▶ Activity: How many lines in the listing below contain the string "yellow"? Say only the number.

▶ Given entries:

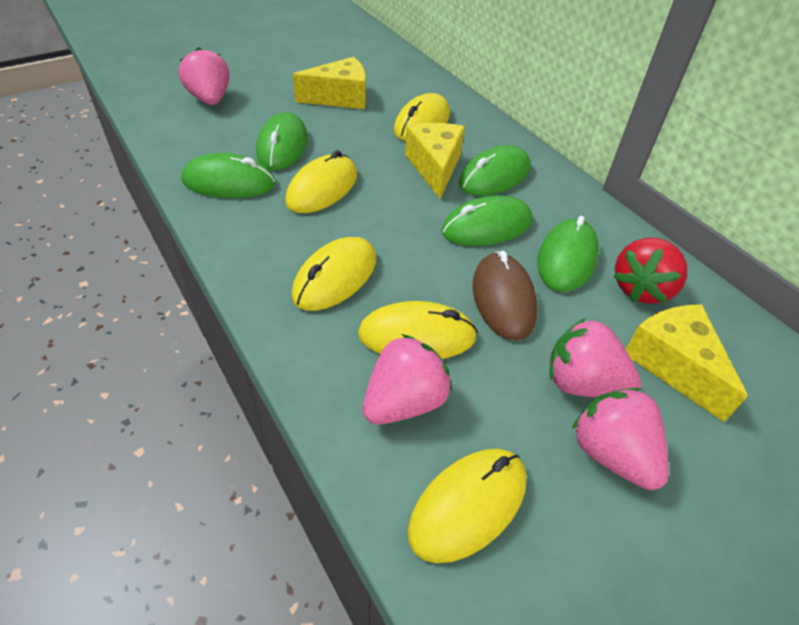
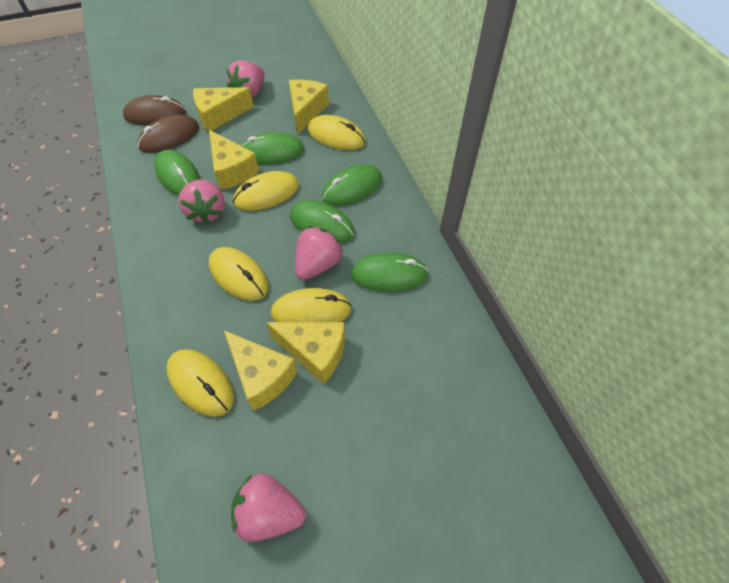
brown mouse: 1 -> 2
red strawberry: 1 -> 0
yellow cheese: 3 -> 5

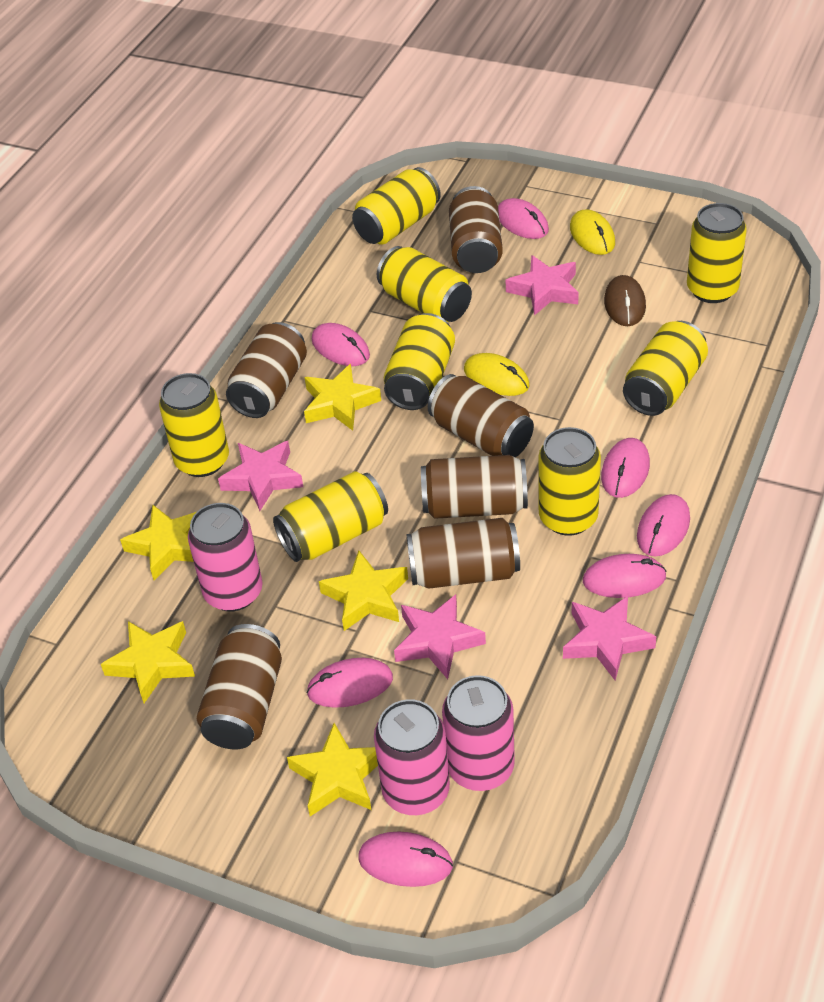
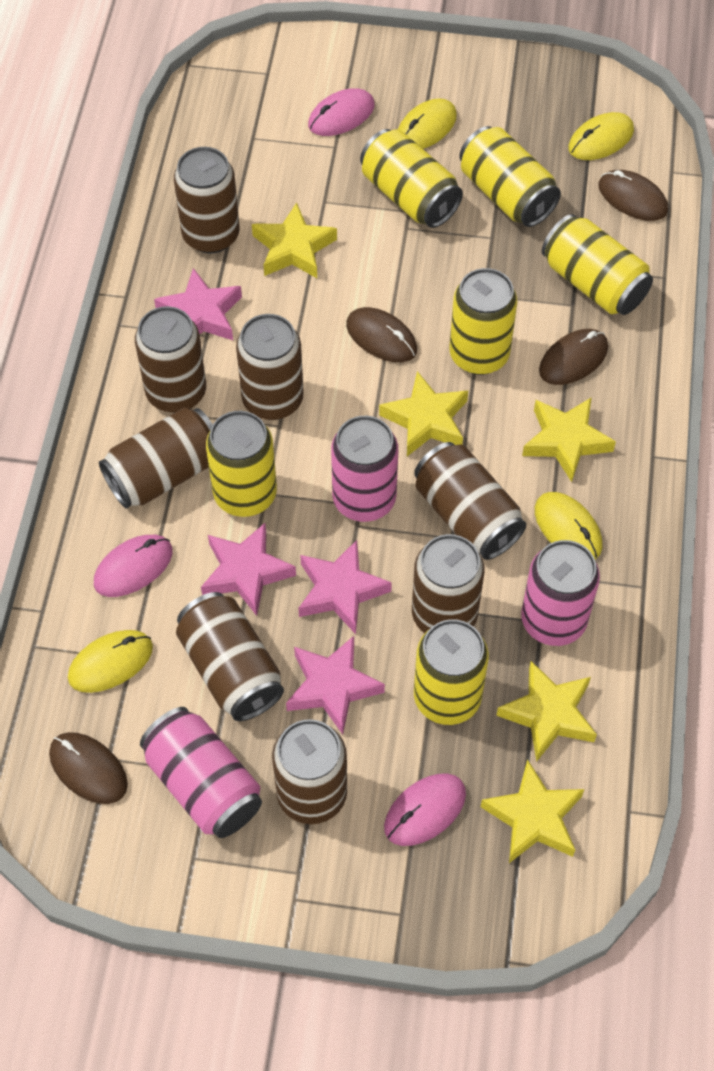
brown can: 6 -> 8
brown mouse: 1 -> 4
pink mouse: 7 -> 3
yellow can: 8 -> 6
yellow mouse: 2 -> 4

▶ Solution to this problem: 3